-- Data to use --
□ □ □

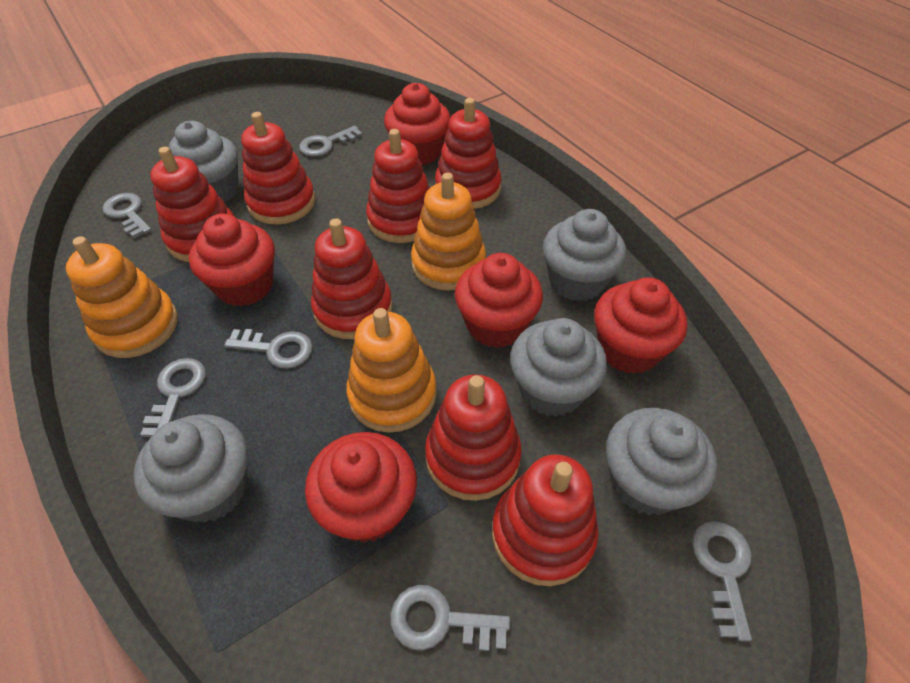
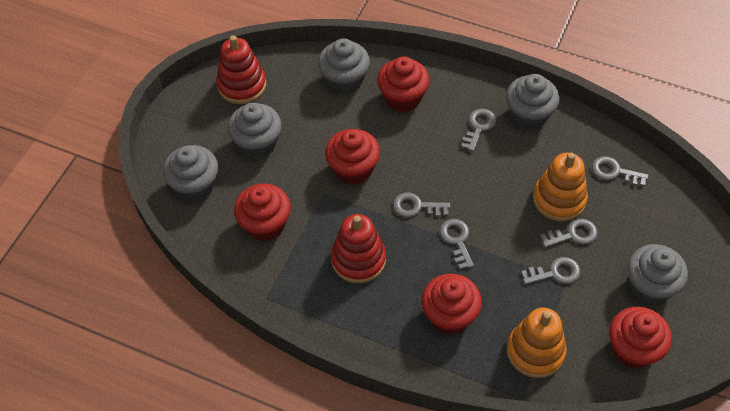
orange stacking toy: [66,236,178,358] [346,308,436,433] [411,173,486,291] = 3 -> [507,308,567,378] [533,153,588,221] = 2
red stacking toy: [150,147,235,262] [241,112,315,225] [311,218,393,339] [366,129,430,243] [425,375,522,501] [435,98,501,209] [492,455,598,586] = 7 -> [216,35,266,104] [331,214,386,283] = 2

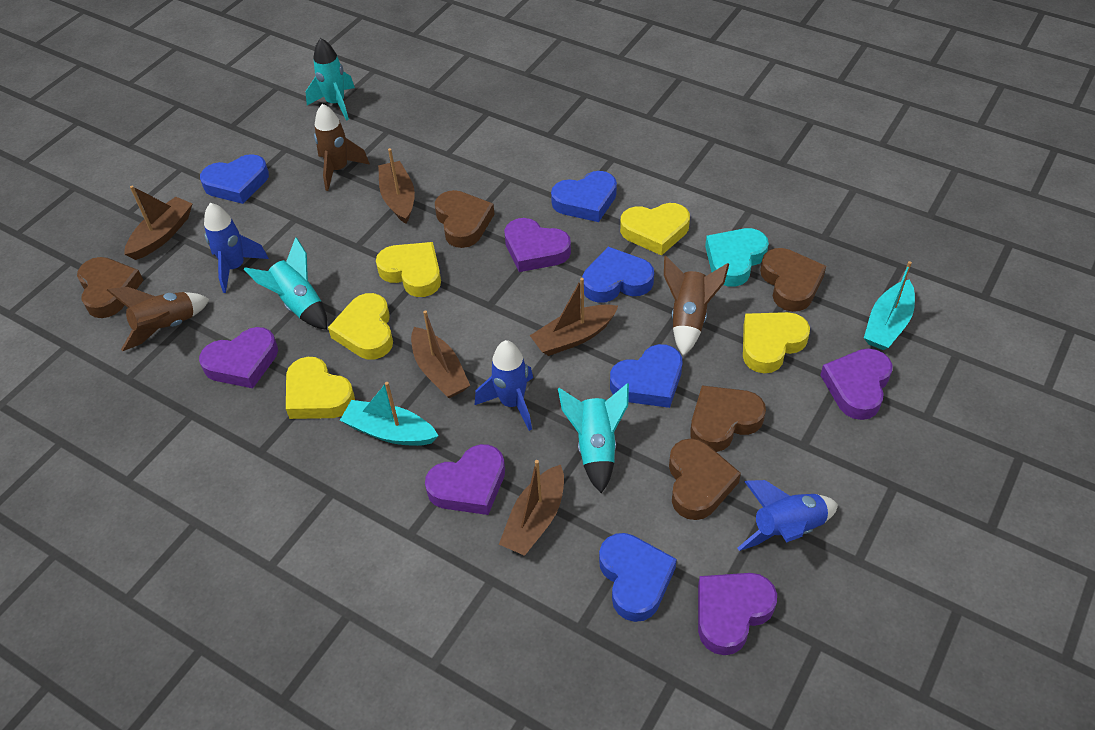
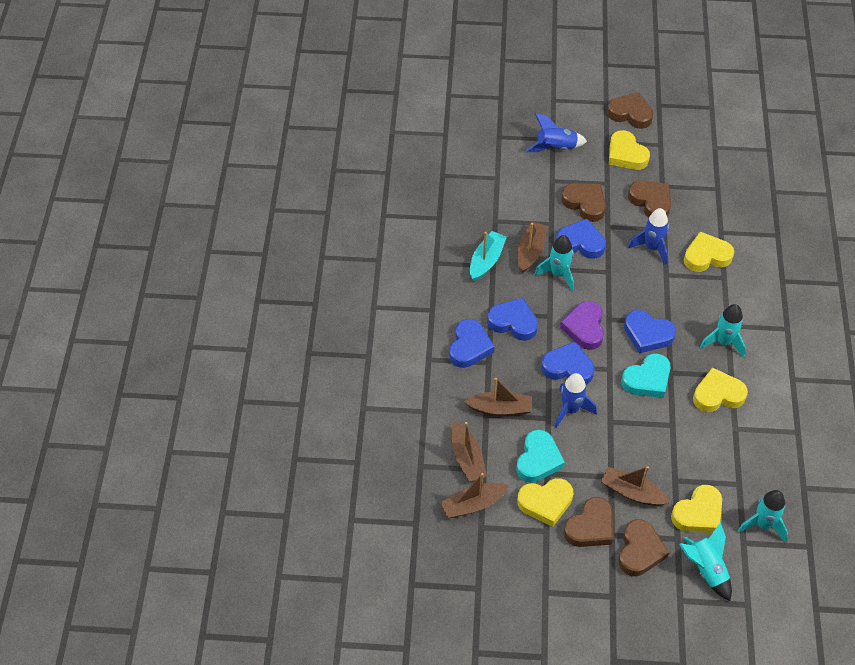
brown rocket: [107,287,210,351] [314,104,370,191] [664,256,729,356] = 3 -> none = 0
purple heart: [199,327,278,388] [425,444,505,515] [504,218,571,272] [698,573,777,655] [820,348,892,420] = 5 -> [560,301,604,350] = 1
turquoise boat: [340,382,438,446] [864,261,915,350] = 2 -> [470,231,507,281] = 1
turquoise heart: [705,228,769,287] = 1 -> [516,430,565,483] [621,353,671,398] = 2
turquoise rocket: [243,237,327,330] [306,38,355,121] [558,383,629,493] = 3 -> [535,235,574,291] [679,522,732,601] [700,304,746,357] [738,490,788,542] = 4

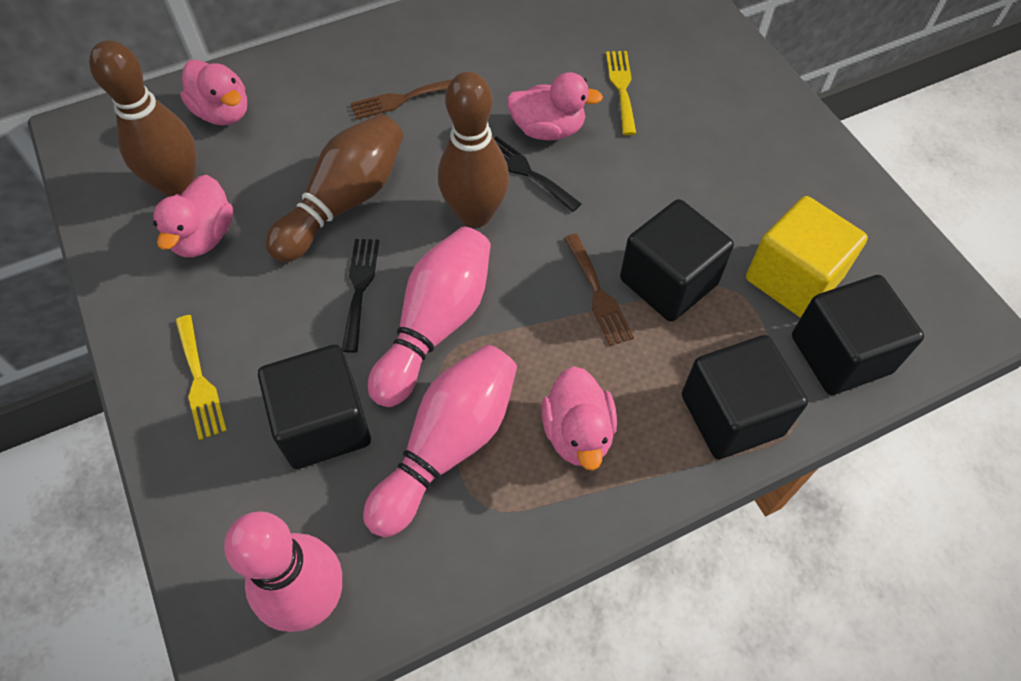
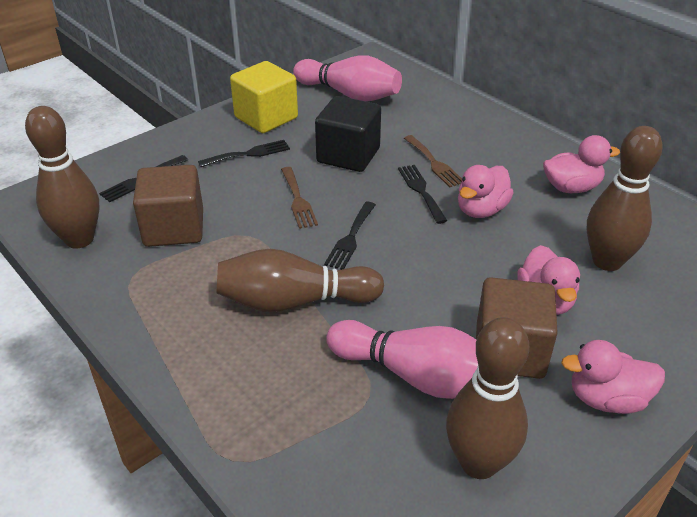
black cube: [258,344,371,469] [620,199,734,322] [682,335,808,459] [792,275,924,395] = 4 -> [315,96,381,172] = 1
black fork: [342,239,379,353] [494,136,582,212] = 2 -> [99,155,188,202] [198,140,290,167] [324,202,376,270] [398,165,447,224] = 4
brown bowling pin: [89,40,197,197] [265,114,403,262] [438,72,509,227] = 3 -> [25,106,100,249] [217,249,384,312] [446,317,529,479] [587,126,663,271] = 4
brown cube: none = 0 -> [133,165,203,247] [476,277,558,379] = 2
pink bowling pin: [224,512,342,632] [363,345,517,537] [368,227,491,407] = 3 -> [293,55,402,101] [326,320,478,399] = 2
yellow fork: [175,315,227,440] [606,51,636,135] = 2 -> none = 0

□ □ □

-- What is expected --
Leaving out only the pictures, return the material above unchanged.

-- Output below --
orange stacking toy: [66,236,178,358] [346,308,436,433] [411,173,486,291] = 3 -> [507,308,567,378] [533,153,588,221] = 2
red stacking toy: [150,147,235,262] [241,112,315,225] [311,218,393,339] [366,129,430,243] [425,375,522,501] [435,98,501,209] [492,455,598,586] = 7 -> [216,35,266,104] [331,214,386,283] = 2

brown rocket: [107,287,210,351] [314,104,370,191] [664,256,729,356] = 3 -> none = 0
purple heart: [199,327,278,388] [425,444,505,515] [504,218,571,272] [698,573,777,655] [820,348,892,420] = 5 -> [560,301,604,350] = 1
turquoise boat: [340,382,438,446] [864,261,915,350] = 2 -> [470,231,507,281] = 1
turquoise heart: [705,228,769,287] = 1 -> [516,430,565,483] [621,353,671,398] = 2
turquoise rocket: [243,237,327,330] [306,38,355,121] [558,383,629,493] = 3 -> [535,235,574,291] [679,522,732,601] [700,304,746,357] [738,490,788,542] = 4

black cube: [258,344,371,469] [620,199,734,322] [682,335,808,459] [792,275,924,395] = 4 -> [315,96,381,172] = 1
black fork: [342,239,379,353] [494,136,582,212] = 2 -> [99,155,188,202] [198,140,290,167] [324,202,376,270] [398,165,447,224] = 4
brown bowling pin: [89,40,197,197] [265,114,403,262] [438,72,509,227] = 3 -> [25,106,100,249] [217,249,384,312] [446,317,529,479] [587,126,663,271] = 4
brown cube: none = 0 -> [133,165,203,247] [476,277,558,379] = 2
pink bowling pin: [224,512,342,632] [363,345,517,537] [368,227,491,407] = 3 -> [293,55,402,101] [326,320,478,399] = 2
yellow fork: [175,315,227,440] [606,51,636,135] = 2 -> none = 0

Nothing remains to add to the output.